◆ **Work required**: Without any images, write the listing below out word for word.

═══ Records for this task ═══

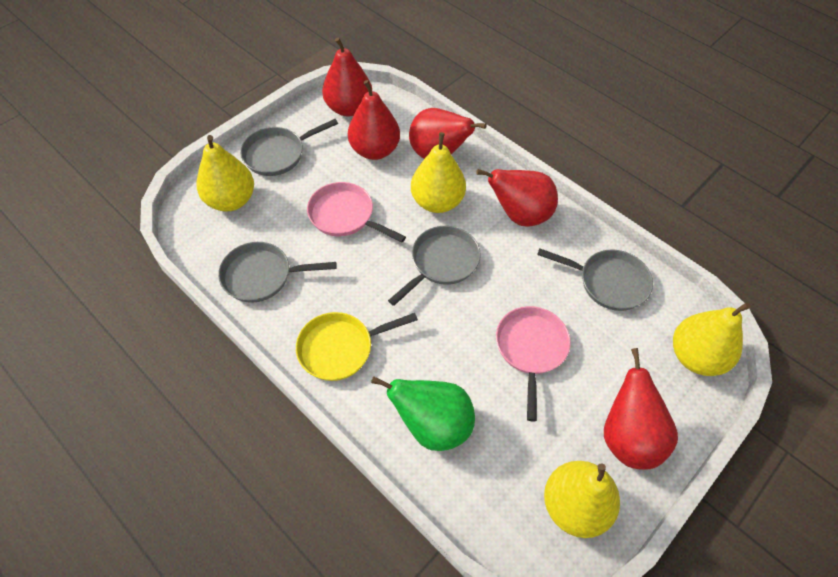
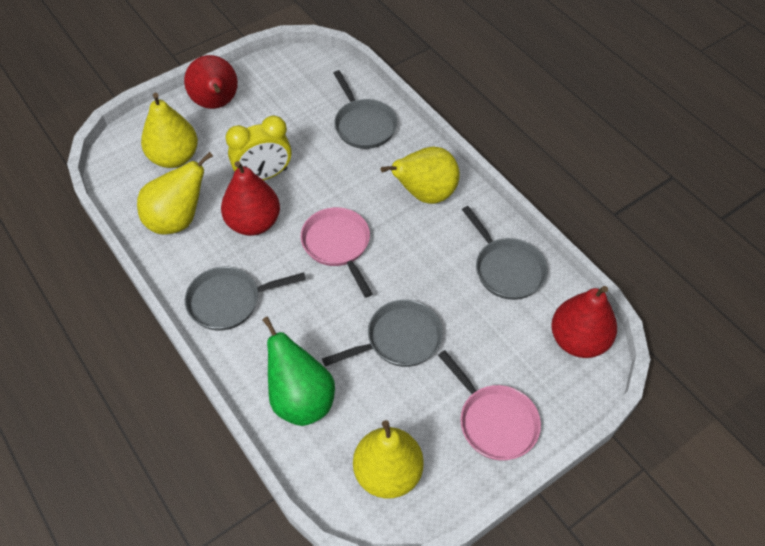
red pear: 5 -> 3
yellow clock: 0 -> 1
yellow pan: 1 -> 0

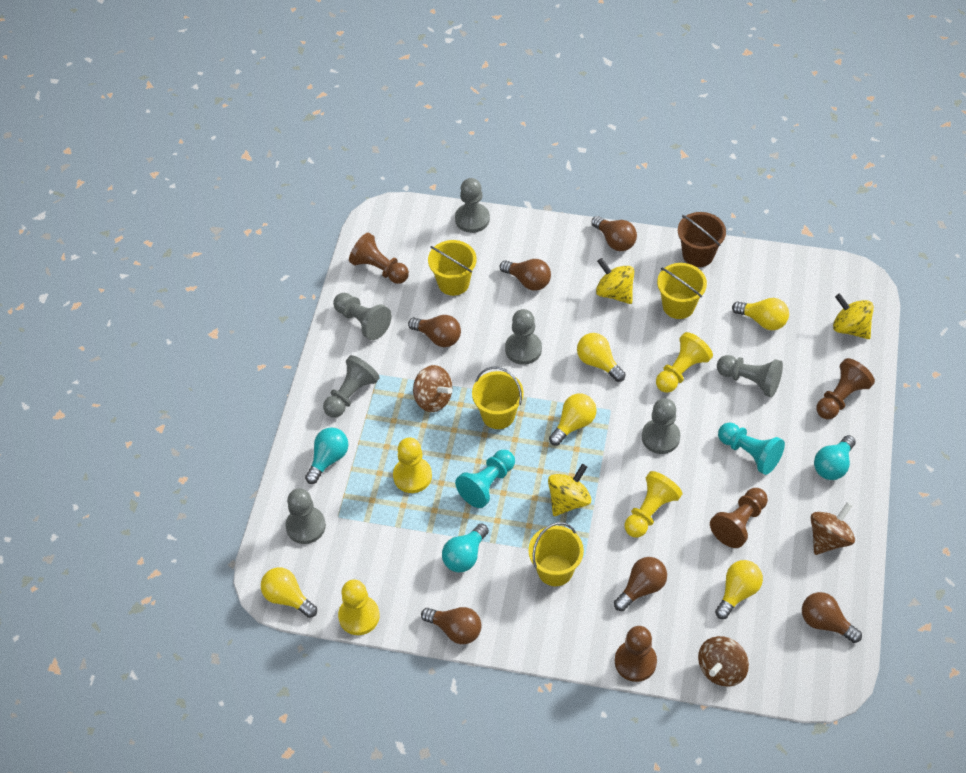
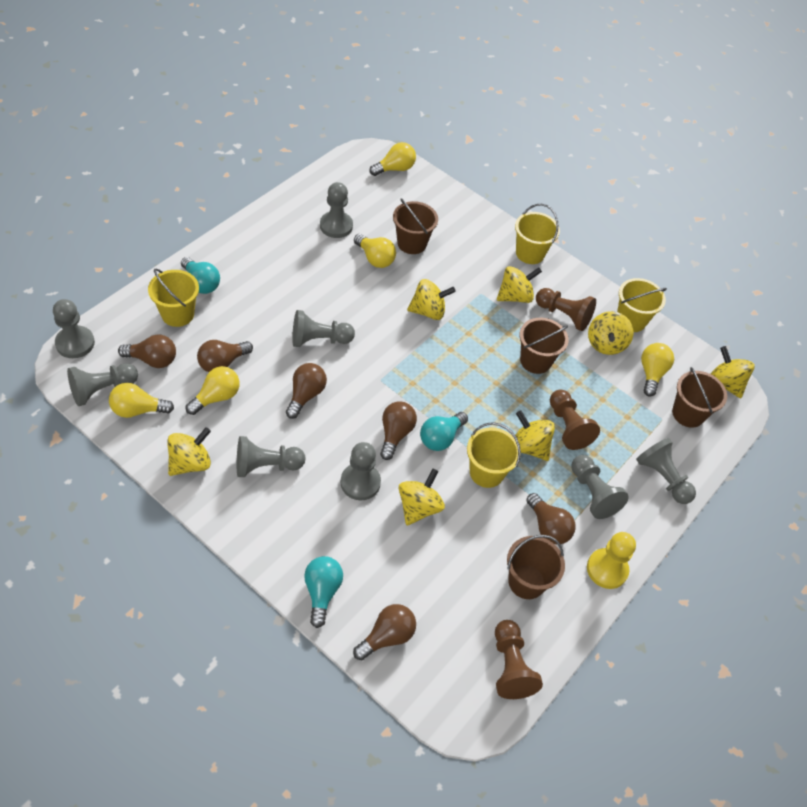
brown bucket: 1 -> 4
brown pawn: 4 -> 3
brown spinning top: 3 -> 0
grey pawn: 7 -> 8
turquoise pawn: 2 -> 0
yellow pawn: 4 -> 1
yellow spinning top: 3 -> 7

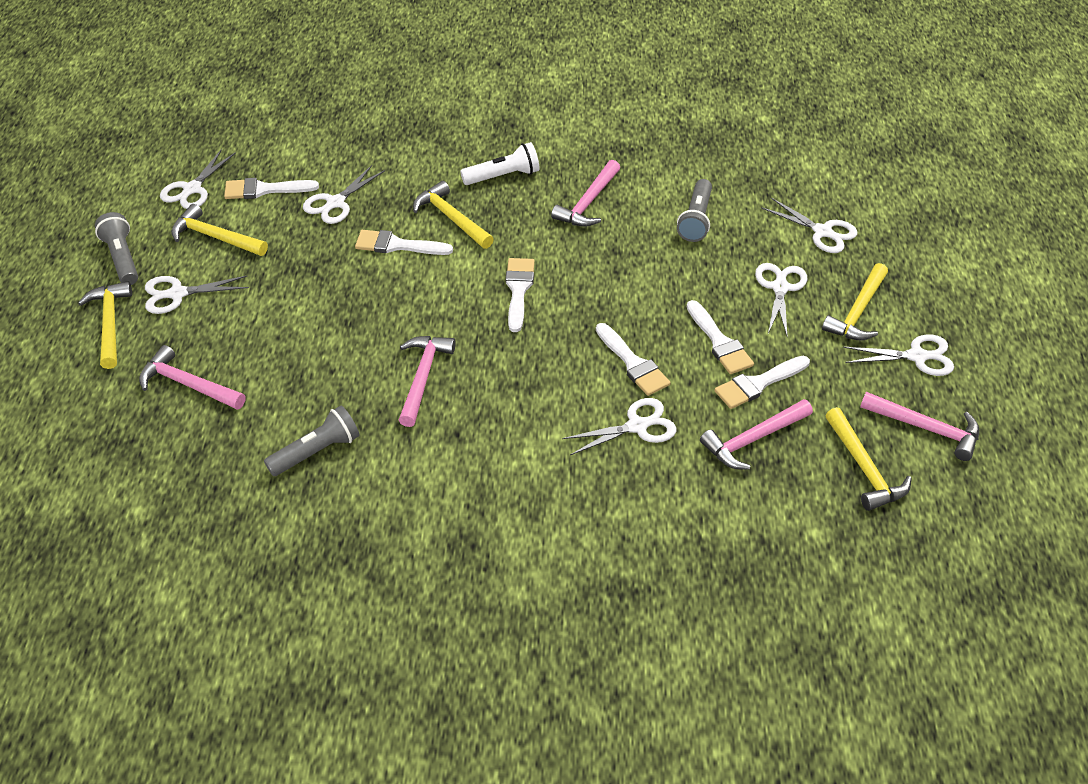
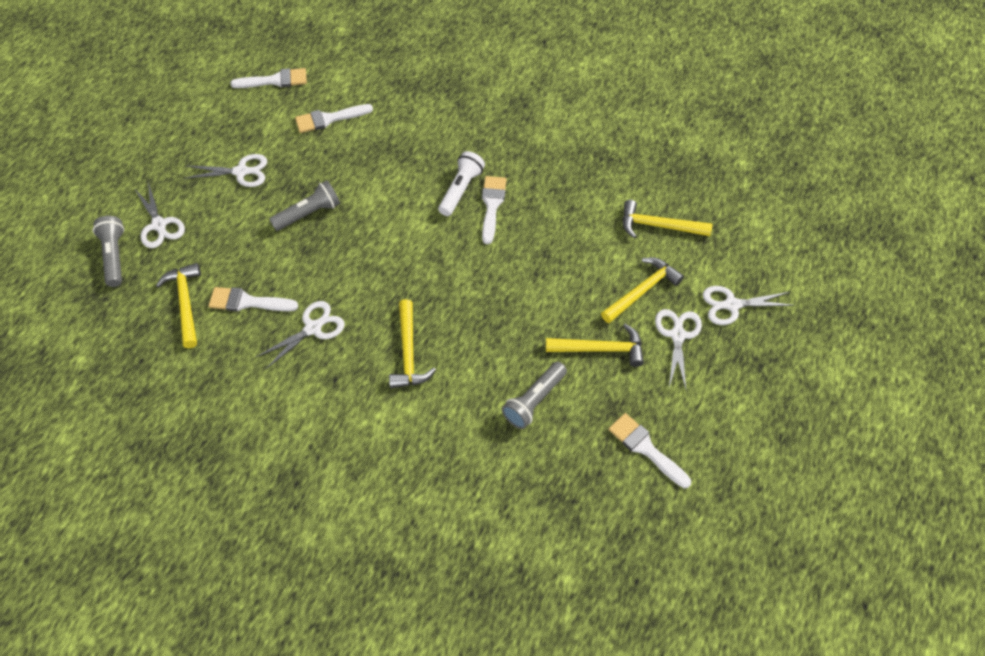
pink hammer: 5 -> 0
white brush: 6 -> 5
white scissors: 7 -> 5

═══

◆ **Written answer**:
red pear: 5 -> 3
yellow clock: 0 -> 1
yellow pan: 1 -> 0

brown bucket: 1 -> 4
brown pawn: 4 -> 3
brown spinning top: 3 -> 0
grey pawn: 7 -> 8
turquoise pawn: 2 -> 0
yellow pawn: 4 -> 1
yellow spinning top: 3 -> 7

pink hammer: 5 -> 0
white brush: 6 -> 5
white scissors: 7 -> 5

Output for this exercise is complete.